Exercise brief: Please reproduce the entries exactly, skipping each picture.

[Dataset items]

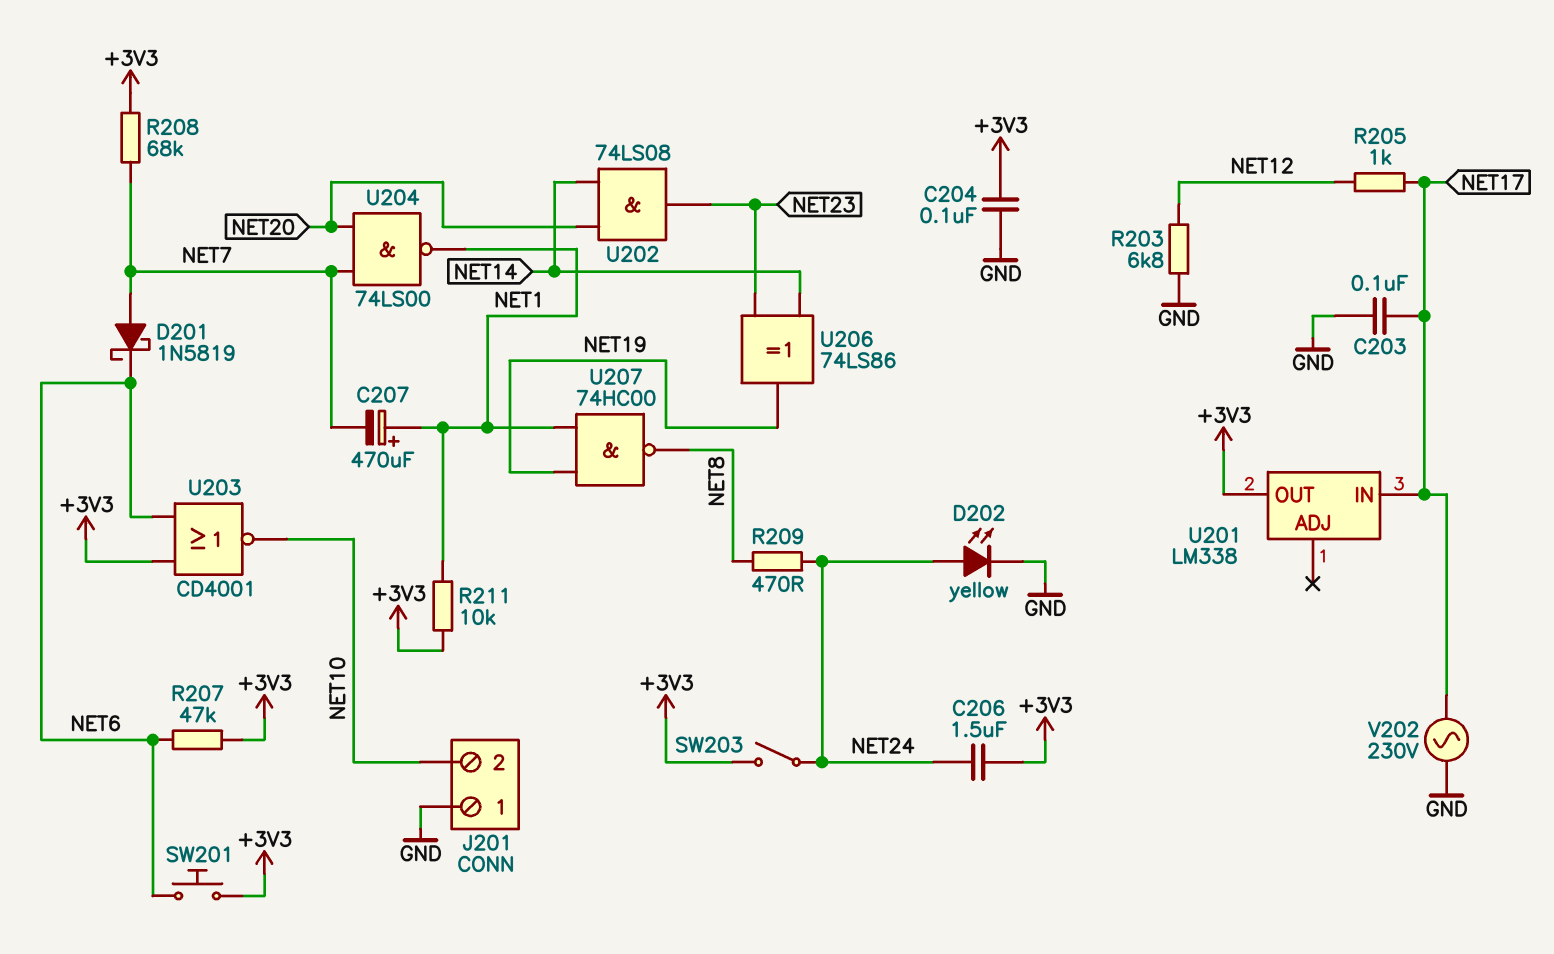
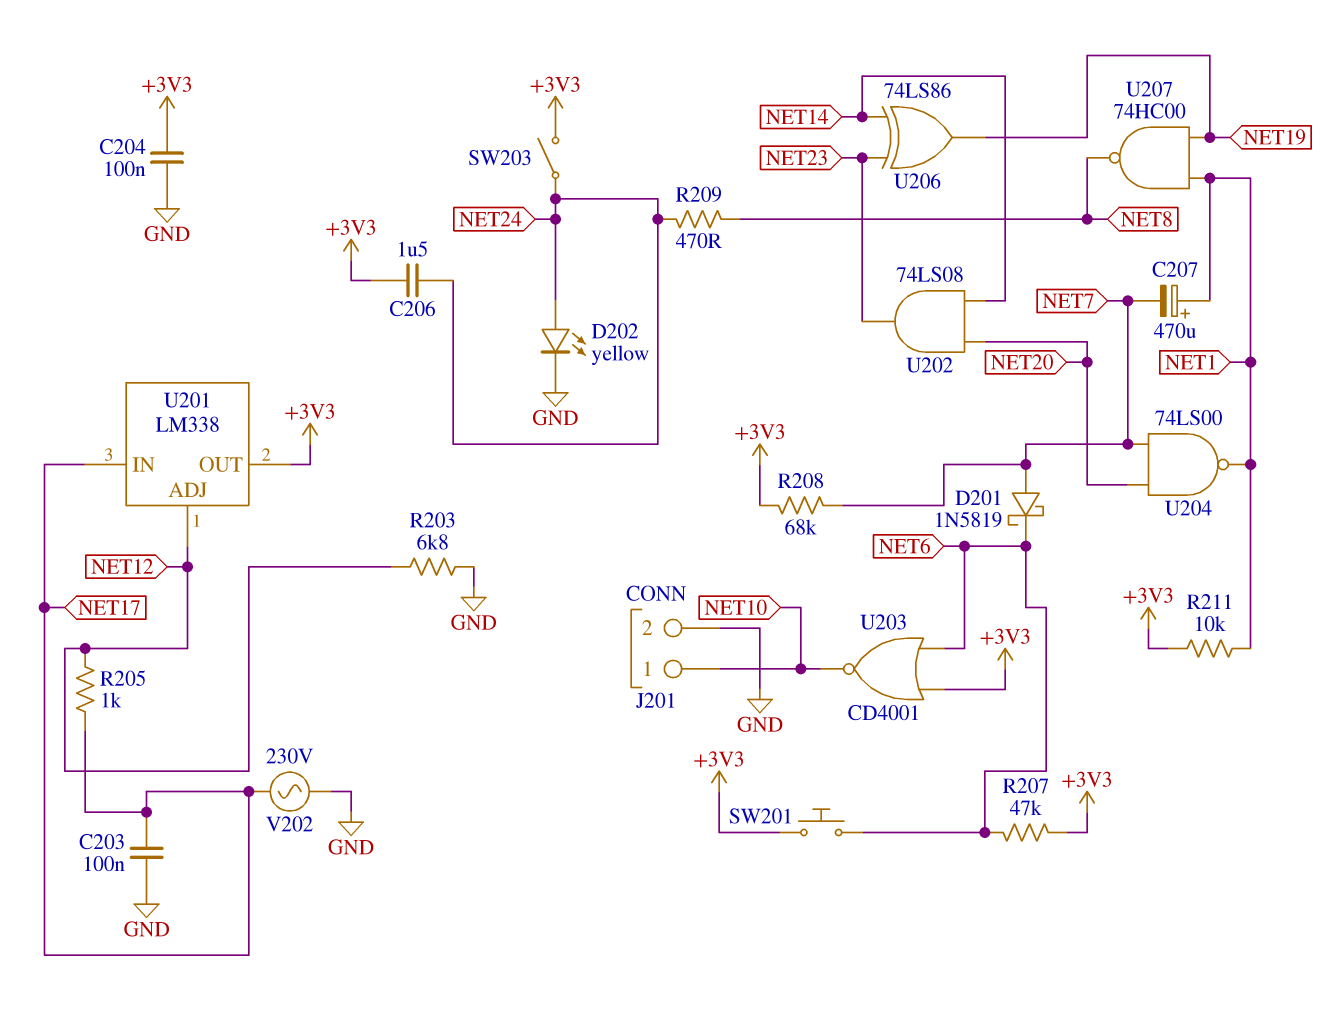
J201 pin 1: GND -> NET10
J201 pin 2: NET10 -> GND
U201 pin ADJ: none -> NET12

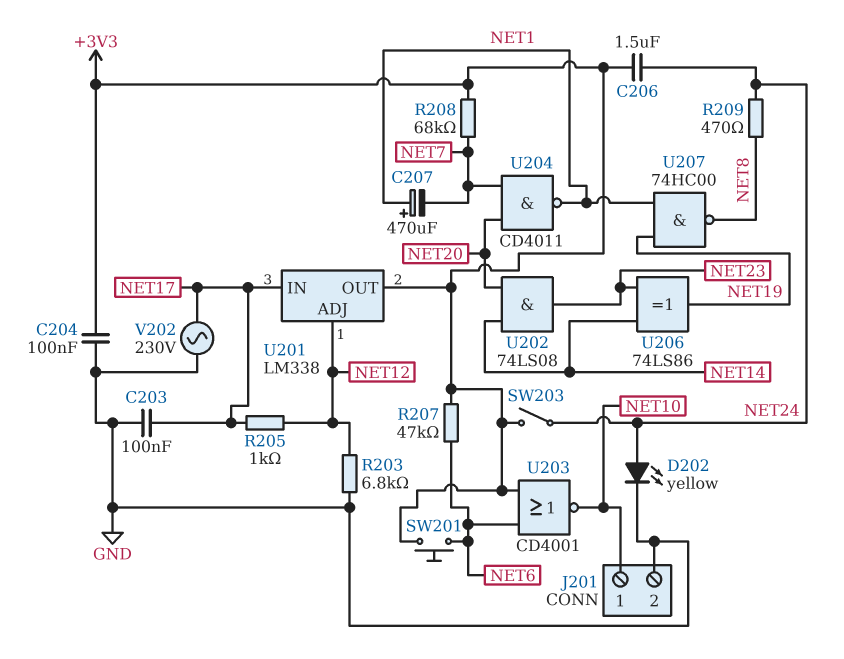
D201: schottky 1N5819 (A NET7, K NET6) -> none
R211: 10k (+3V3, NET1) -> none
U204: NAND 74LS00 (in NET7, in NET20, out NET1) -> NAND CD4011 (in NET7, in NET20, out NET1)

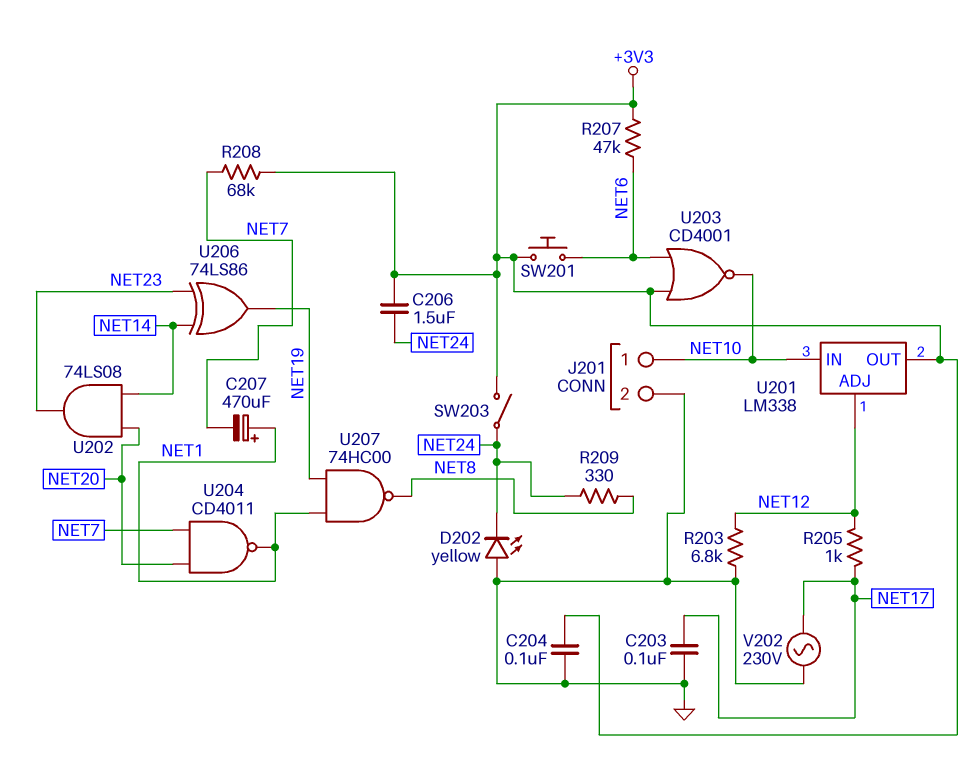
D202: LED yellow (A NET24, K GND) -> LED yellow (A GND, K NET24)
R209: 470 (NET8, NET24) -> 330 (NET8, NET24)
U201 pin IN: NET17 -> NET10

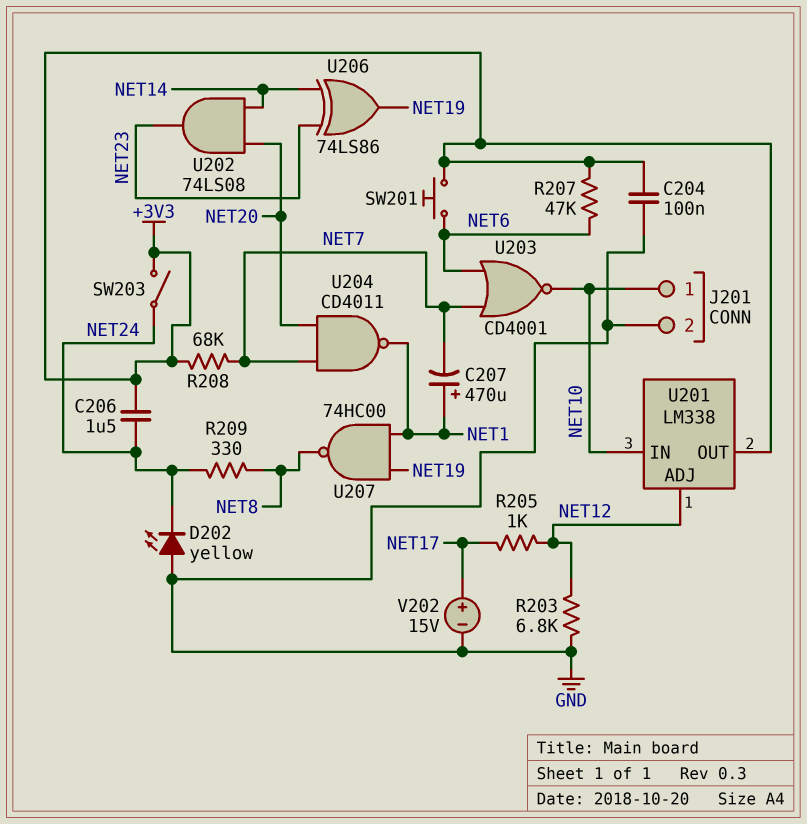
C203: 100nF (GND, NET17) -> none
U203: NOR CD4001 (in +3V3, in NET6, out NET10) -> NOR CD4001 (in NET6, in NET7, out NET10)
V202: AC 230V (GND, NET17) -> 15V (plus NET17, minus GND)

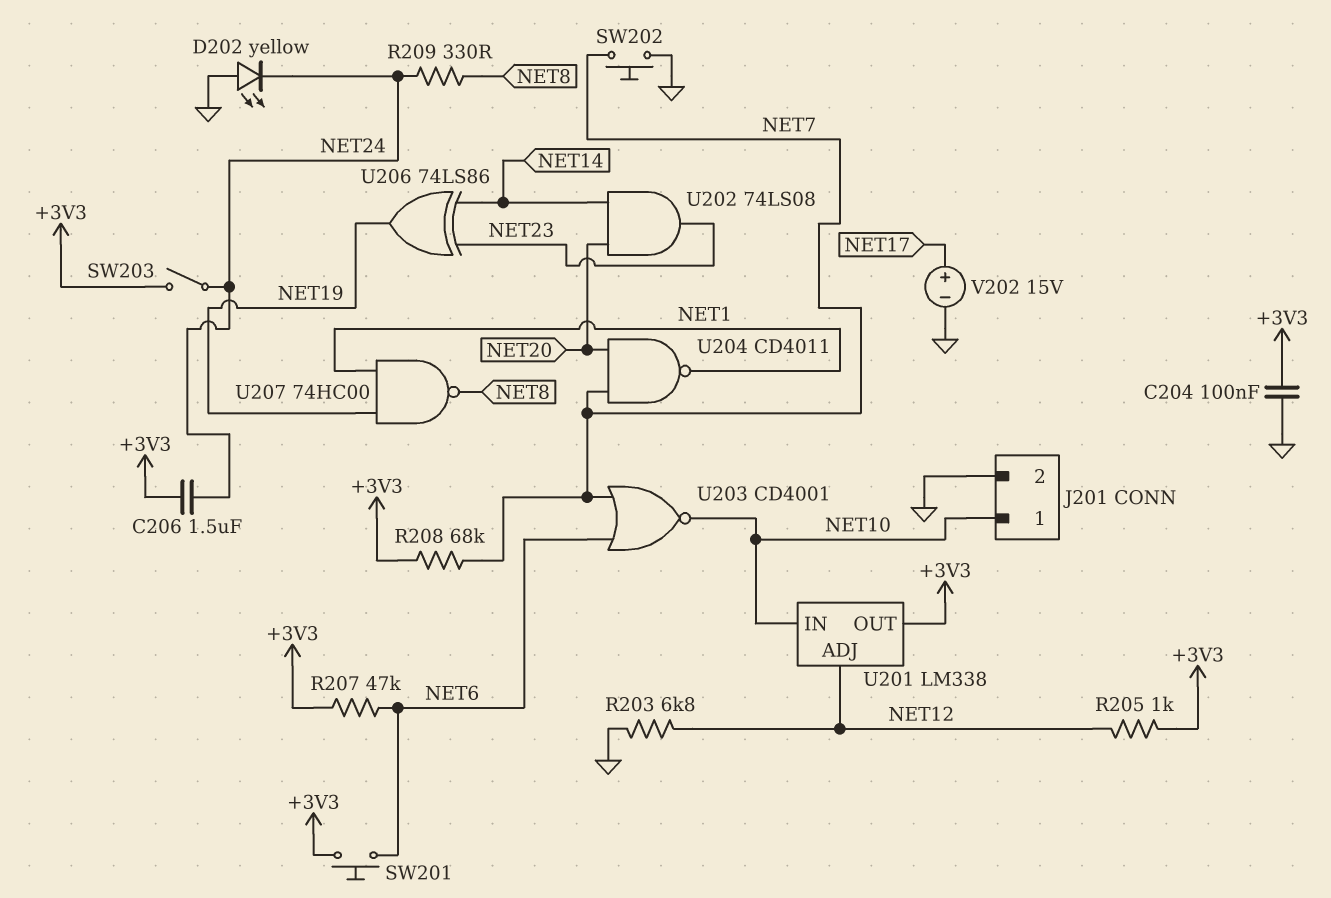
C207: 470uF (plus NET1, minus NET7) -> none
R205: 1k (NET12, NET17) -> 1k (+3V3, NET12)
SW202: none -> button (GND, NET7)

Answer area:
J201 pin 1: GND -> NET10
J201 pin 2: NET10 -> GND
U201 pin ADJ: none -> NET12

D201: schottky 1N5819 (A NET7, K NET6) -> none
R211: 10k (+3V3, NET1) -> none
U204: NAND 74LS00 (in NET7, in NET20, out NET1) -> NAND CD4011 (in NET7, in NET20, out NET1)

D202: LED yellow (A NET24, K GND) -> LED yellow (A GND, K NET24)
R209: 470 (NET8, NET24) -> 330 (NET8, NET24)
U201 pin IN: NET17 -> NET10

C203: 100nF (GND, NET17) -> none
U203: NOR CD4001 (in +3V3, in NET6, out NET10) -> NOR CD4001 (in NET6, in NET7, out NET10)
V202: AC 230V (GND, NET17) -> 15V (plus NET17, minus GND)

C207: 470uF (plus NET1, minus NET7) -> none
R205: 1k (NET12, NET17) -> 1k (+3V3, NET12)
SW202: none -> button (GND, NET7)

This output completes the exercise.